Exercise objective:
Copy the items below without any change, starting with the line that contains "Hon. Shri David Ezra Reuben (141, 890)" and going on through the line that contains "3 March 2008 (453, 316)". Include both of those lines.

Information supplied:
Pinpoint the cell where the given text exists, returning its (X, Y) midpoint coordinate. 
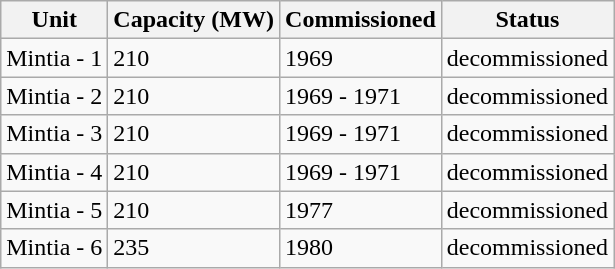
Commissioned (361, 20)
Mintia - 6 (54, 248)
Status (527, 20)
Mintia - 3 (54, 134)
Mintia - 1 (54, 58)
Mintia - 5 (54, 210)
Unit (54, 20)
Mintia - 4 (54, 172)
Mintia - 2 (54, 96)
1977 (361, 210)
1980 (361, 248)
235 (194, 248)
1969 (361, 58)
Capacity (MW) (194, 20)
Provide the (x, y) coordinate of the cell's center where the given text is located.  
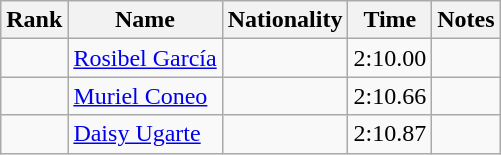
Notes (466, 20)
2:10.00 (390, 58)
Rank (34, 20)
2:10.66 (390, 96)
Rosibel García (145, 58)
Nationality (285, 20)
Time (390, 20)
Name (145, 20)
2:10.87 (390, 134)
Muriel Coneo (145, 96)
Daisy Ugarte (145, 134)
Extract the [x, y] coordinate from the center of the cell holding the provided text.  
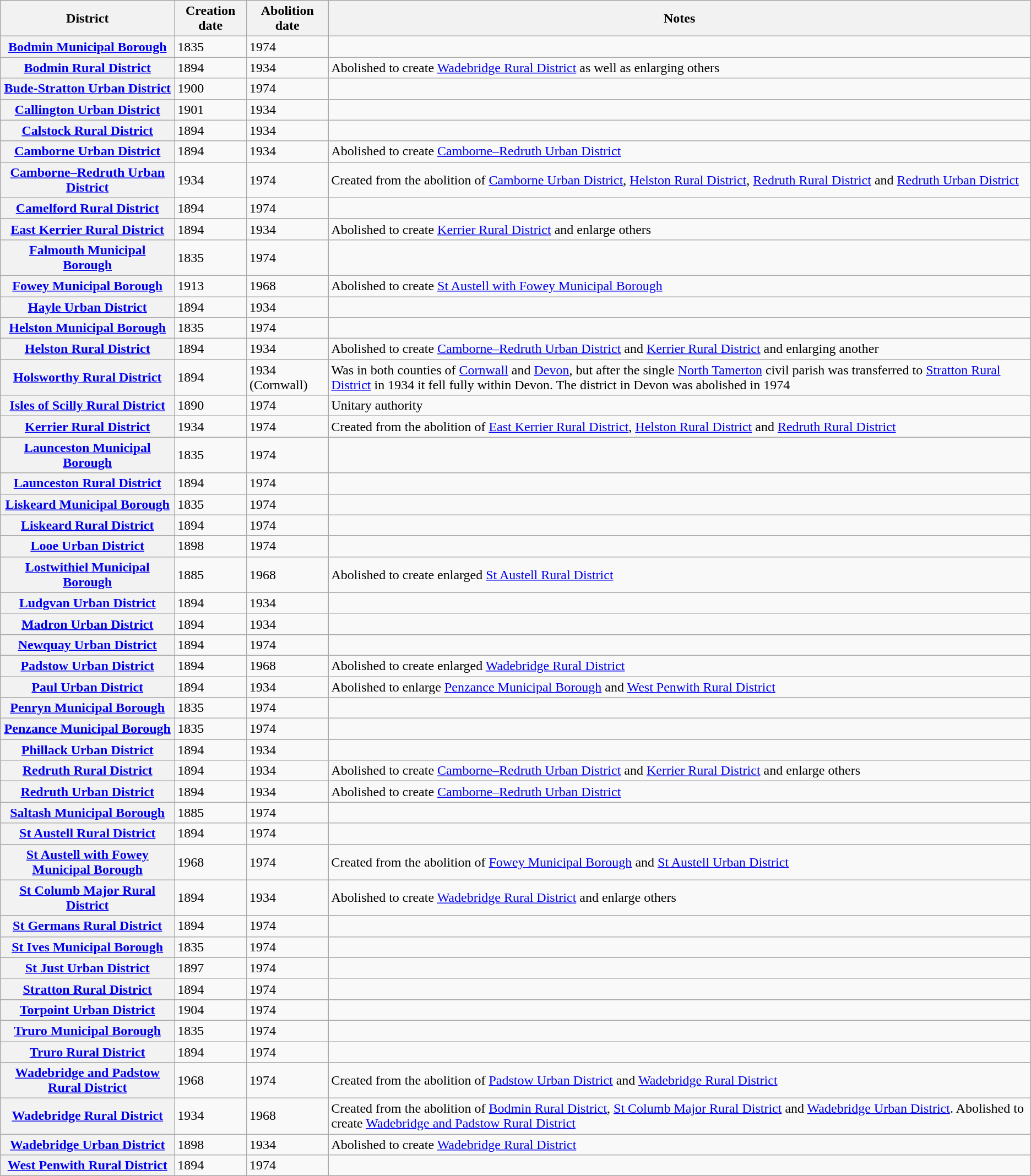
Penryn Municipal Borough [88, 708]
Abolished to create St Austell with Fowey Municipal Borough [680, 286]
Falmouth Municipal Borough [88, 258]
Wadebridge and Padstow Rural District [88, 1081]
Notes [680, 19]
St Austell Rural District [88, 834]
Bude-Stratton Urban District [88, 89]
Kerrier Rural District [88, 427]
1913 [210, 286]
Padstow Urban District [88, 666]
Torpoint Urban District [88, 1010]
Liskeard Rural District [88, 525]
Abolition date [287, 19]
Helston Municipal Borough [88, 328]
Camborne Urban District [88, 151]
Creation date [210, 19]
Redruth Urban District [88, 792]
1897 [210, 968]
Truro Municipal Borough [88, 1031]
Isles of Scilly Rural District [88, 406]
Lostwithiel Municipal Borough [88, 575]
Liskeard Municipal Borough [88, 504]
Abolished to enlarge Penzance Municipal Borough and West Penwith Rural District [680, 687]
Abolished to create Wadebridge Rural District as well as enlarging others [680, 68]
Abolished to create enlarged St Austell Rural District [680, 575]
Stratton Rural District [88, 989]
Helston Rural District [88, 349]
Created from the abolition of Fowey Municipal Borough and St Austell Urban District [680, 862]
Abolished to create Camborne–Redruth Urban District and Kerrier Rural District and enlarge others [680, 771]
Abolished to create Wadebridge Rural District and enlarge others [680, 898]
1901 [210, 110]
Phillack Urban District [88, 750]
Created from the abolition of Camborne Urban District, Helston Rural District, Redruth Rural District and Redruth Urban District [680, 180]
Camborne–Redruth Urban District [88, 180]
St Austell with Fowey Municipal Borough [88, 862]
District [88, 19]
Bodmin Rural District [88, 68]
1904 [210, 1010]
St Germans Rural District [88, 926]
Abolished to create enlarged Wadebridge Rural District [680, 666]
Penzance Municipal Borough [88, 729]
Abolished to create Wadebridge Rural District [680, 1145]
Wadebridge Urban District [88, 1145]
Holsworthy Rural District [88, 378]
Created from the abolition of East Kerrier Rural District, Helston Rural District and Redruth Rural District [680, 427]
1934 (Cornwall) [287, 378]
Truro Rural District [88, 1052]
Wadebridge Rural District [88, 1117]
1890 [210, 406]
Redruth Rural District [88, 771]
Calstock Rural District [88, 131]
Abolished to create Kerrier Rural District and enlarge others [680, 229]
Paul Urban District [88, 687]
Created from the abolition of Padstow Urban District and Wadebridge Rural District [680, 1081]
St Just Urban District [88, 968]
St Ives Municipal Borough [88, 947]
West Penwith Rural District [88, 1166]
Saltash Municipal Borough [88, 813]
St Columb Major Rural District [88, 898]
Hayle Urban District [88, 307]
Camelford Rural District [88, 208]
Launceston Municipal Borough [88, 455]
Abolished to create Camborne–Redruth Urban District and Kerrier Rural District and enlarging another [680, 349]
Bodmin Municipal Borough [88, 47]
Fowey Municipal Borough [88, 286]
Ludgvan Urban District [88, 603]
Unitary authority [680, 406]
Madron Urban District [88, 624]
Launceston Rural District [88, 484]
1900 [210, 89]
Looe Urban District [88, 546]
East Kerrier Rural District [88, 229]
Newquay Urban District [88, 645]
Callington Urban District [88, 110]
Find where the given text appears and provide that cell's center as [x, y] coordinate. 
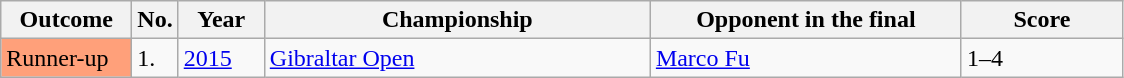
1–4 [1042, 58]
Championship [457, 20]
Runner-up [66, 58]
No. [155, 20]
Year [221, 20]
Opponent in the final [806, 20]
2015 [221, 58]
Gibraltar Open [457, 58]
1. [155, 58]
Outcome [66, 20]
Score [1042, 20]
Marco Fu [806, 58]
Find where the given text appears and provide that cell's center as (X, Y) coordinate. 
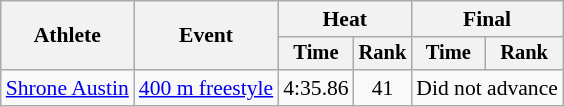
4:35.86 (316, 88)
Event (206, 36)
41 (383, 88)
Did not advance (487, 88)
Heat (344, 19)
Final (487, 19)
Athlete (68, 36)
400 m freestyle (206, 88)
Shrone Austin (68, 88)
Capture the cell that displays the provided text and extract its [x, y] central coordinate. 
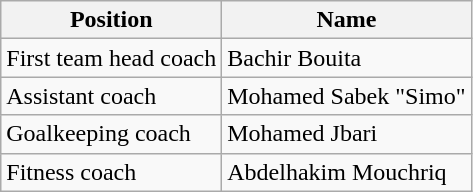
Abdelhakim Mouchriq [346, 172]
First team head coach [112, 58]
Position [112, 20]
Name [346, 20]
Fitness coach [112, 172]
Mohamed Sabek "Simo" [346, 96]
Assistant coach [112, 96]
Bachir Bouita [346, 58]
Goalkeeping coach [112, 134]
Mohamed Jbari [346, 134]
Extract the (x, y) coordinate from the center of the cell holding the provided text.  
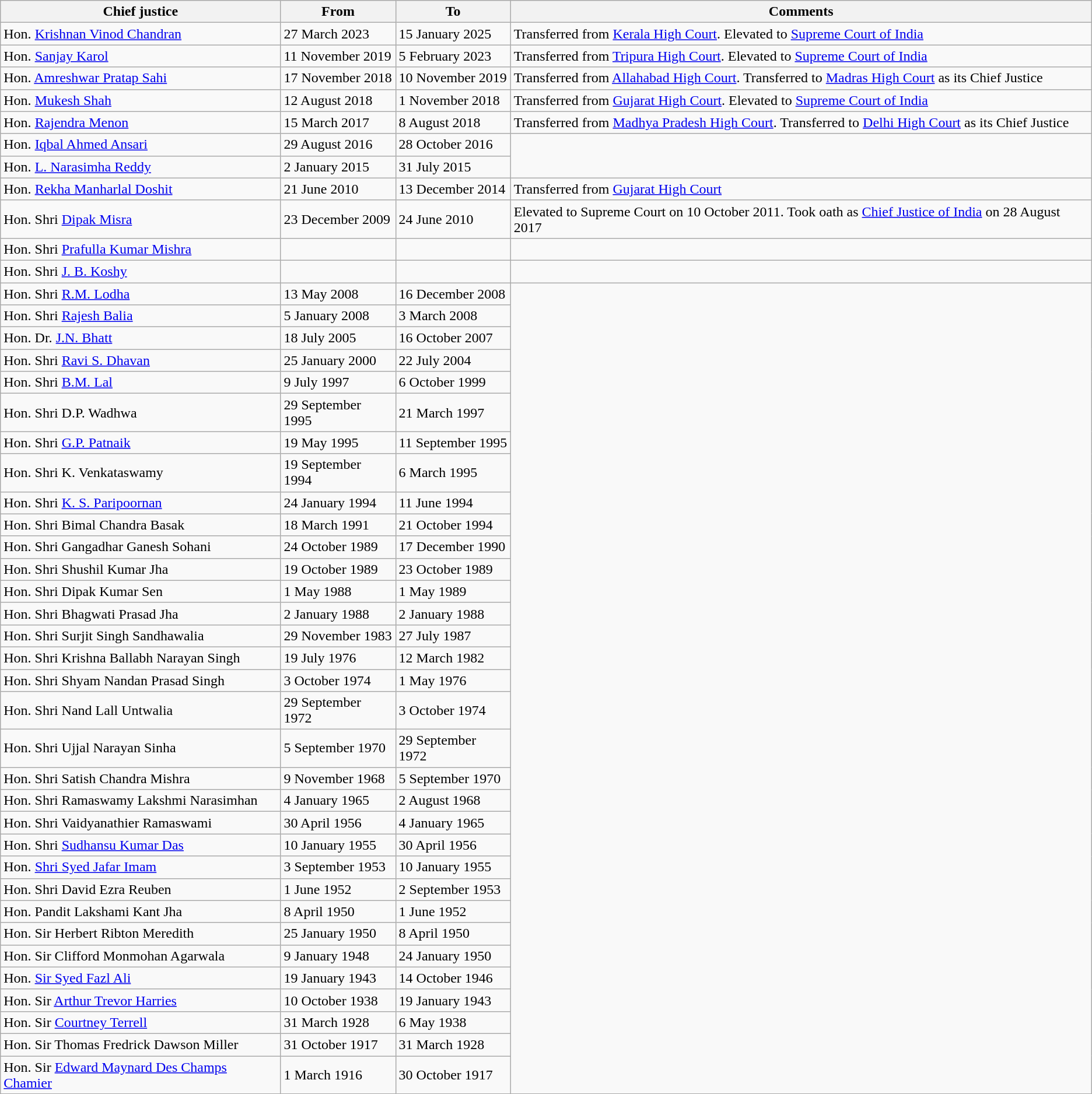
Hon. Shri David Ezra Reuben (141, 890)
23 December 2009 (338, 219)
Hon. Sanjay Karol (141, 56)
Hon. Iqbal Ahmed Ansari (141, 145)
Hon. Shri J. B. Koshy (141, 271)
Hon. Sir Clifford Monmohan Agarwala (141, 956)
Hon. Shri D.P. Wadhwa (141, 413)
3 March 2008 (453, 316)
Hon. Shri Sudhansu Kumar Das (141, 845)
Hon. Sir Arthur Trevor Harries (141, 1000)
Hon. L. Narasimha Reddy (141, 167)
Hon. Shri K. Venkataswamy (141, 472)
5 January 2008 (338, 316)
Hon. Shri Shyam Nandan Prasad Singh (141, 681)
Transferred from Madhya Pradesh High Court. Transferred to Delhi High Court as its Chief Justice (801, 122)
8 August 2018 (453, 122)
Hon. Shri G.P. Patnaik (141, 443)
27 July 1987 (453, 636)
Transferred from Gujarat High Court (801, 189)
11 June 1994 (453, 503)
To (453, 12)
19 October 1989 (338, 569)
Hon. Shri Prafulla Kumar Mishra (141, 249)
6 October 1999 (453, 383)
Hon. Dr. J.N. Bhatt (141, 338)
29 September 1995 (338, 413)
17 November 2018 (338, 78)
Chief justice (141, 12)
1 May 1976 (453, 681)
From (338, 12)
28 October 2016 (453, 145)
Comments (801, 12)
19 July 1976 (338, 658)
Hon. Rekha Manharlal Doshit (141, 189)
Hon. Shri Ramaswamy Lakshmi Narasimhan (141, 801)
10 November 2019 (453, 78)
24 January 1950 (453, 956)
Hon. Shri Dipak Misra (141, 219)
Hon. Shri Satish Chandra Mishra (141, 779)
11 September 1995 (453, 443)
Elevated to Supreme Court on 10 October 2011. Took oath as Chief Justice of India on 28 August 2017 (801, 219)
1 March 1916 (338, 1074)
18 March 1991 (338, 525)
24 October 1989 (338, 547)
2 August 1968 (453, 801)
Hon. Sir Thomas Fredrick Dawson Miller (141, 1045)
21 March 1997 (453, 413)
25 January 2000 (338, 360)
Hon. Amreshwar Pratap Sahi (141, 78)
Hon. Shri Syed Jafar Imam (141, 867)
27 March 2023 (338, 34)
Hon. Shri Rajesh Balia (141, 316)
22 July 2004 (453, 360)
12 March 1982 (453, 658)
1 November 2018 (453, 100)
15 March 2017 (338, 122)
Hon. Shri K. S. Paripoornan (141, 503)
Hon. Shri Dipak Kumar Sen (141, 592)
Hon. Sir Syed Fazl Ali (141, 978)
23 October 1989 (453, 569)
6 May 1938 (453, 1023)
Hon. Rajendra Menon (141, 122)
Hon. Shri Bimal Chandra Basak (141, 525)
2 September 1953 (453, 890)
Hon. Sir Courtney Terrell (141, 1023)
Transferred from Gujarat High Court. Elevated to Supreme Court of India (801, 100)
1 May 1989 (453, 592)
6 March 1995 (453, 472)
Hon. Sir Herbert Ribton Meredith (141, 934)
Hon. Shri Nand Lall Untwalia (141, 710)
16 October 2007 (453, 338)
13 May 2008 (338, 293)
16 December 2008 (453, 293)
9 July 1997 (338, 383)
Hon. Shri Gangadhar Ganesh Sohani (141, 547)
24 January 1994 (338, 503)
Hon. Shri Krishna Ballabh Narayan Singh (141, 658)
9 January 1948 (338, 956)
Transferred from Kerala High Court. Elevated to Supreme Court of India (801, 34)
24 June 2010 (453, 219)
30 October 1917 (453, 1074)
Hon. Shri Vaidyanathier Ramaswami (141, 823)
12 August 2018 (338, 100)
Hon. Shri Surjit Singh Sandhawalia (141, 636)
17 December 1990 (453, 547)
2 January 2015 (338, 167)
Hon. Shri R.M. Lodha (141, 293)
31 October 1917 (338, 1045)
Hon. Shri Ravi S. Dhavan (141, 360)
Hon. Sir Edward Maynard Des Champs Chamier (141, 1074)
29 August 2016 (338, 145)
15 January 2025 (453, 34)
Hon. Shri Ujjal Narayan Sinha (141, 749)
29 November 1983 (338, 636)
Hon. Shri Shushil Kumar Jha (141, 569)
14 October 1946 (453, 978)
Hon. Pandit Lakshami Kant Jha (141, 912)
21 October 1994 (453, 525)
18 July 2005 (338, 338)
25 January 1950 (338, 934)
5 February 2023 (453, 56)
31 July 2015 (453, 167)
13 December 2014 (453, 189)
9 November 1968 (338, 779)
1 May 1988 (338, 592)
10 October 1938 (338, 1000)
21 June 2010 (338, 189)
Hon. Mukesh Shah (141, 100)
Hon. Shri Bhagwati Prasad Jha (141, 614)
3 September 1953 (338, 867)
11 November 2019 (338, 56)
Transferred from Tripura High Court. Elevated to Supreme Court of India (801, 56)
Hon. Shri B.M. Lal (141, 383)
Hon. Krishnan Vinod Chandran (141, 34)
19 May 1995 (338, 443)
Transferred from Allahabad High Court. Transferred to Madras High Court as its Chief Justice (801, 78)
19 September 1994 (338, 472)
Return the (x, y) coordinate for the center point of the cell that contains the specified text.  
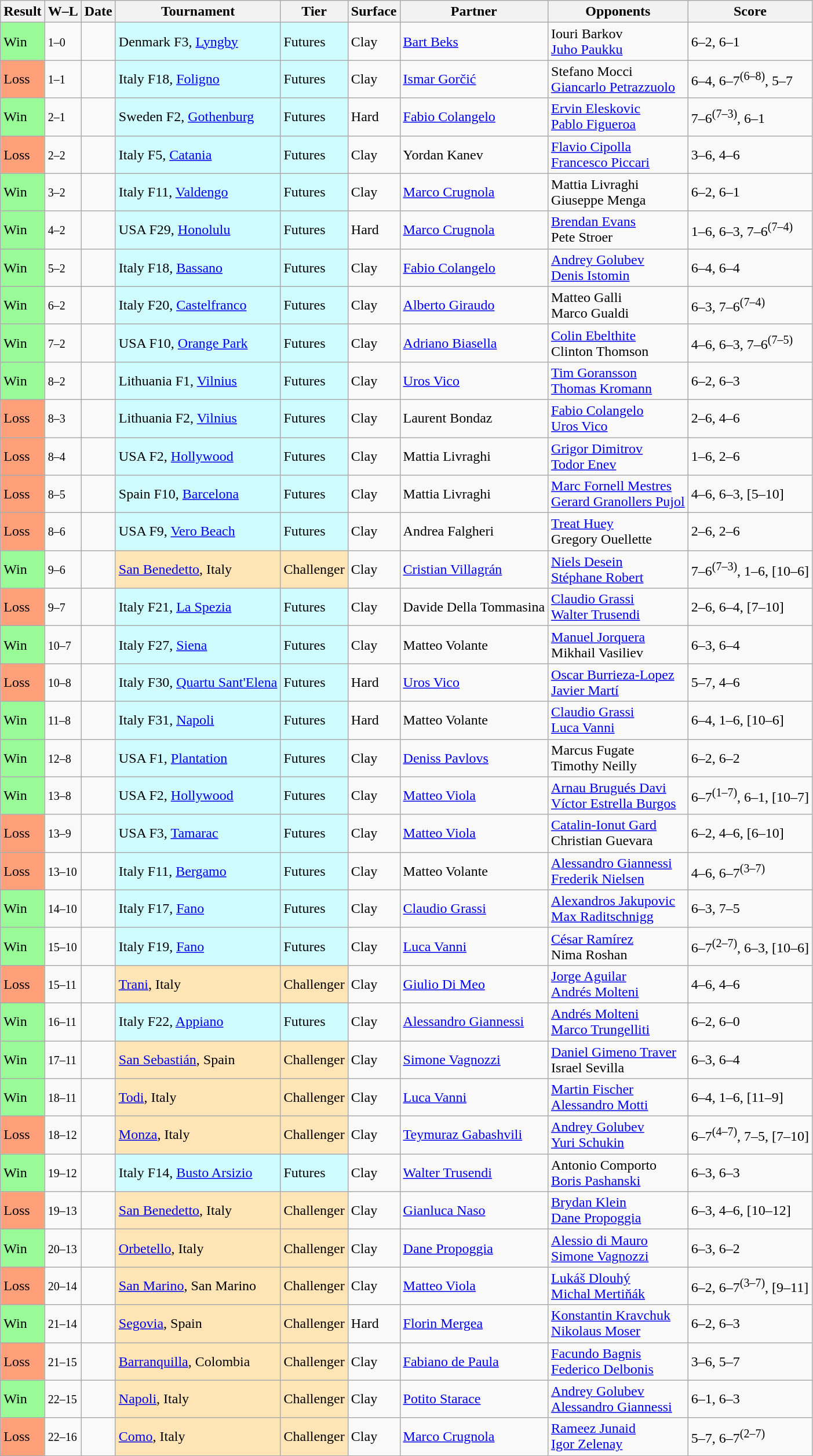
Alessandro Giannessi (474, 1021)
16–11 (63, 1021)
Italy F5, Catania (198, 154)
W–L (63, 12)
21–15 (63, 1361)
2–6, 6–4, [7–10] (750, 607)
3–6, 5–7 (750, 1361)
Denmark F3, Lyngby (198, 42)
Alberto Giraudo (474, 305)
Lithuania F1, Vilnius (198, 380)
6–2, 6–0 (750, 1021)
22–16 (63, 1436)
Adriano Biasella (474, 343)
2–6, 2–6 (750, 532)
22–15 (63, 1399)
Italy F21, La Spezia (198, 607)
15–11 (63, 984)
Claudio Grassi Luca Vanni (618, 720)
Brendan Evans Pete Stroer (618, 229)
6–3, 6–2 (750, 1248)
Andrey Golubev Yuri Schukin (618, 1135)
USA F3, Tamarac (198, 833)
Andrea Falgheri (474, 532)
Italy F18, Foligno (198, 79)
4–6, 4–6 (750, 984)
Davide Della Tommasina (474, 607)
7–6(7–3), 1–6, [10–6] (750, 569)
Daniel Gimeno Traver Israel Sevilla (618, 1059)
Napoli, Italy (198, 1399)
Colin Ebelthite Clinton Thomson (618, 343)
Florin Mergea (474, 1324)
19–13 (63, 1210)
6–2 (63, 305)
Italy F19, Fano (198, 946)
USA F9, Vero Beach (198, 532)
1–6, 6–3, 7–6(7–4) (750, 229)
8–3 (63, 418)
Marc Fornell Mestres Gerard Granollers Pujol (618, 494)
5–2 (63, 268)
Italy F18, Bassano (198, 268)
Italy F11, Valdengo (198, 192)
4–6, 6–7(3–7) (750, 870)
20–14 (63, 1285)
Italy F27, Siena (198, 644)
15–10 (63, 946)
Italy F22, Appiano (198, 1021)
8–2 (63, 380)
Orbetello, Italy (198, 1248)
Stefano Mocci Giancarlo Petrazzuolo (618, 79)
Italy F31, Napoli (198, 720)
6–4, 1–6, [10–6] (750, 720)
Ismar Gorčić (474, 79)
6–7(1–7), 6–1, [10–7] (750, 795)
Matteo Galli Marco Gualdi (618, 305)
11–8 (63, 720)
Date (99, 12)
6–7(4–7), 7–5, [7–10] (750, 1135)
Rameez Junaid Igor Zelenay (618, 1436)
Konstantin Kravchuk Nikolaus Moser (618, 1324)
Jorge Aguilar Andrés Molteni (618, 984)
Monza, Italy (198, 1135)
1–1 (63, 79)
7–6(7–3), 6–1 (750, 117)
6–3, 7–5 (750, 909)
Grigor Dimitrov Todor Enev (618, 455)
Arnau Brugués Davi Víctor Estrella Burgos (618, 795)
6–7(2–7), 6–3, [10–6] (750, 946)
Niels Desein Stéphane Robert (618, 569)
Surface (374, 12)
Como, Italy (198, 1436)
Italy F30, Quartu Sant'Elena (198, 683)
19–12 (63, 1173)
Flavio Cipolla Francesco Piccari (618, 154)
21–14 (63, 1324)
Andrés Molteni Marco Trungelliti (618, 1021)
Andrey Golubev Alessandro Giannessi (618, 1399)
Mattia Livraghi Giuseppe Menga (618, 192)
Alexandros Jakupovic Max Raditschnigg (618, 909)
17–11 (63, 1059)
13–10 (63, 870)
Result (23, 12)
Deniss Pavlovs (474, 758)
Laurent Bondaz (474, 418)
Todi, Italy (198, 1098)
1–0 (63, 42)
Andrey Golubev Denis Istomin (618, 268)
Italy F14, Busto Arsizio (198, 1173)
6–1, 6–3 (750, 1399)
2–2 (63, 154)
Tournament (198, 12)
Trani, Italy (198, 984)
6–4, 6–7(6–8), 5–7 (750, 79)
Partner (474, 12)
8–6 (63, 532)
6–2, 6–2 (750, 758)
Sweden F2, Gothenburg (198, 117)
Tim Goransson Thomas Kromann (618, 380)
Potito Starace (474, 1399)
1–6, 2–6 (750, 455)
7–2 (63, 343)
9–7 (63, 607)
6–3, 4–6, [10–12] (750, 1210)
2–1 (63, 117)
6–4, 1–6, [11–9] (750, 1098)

The reply:
Hon. Shri David Ezra Reuben (141, 890)
23 December 2009 (338, 219)
Hon. Sanjay Karol (141, 56)
Hon. Iqbal Ahmed Ansari (141, 145)
Hon. Shri J. B. Koshy (141, 271)
Hon. Sir Clifford Monmohan Agarwala (141, 956)
Hon. Shri D.P. Wadhwa (141, 413)
3 March 2008 (453, 316)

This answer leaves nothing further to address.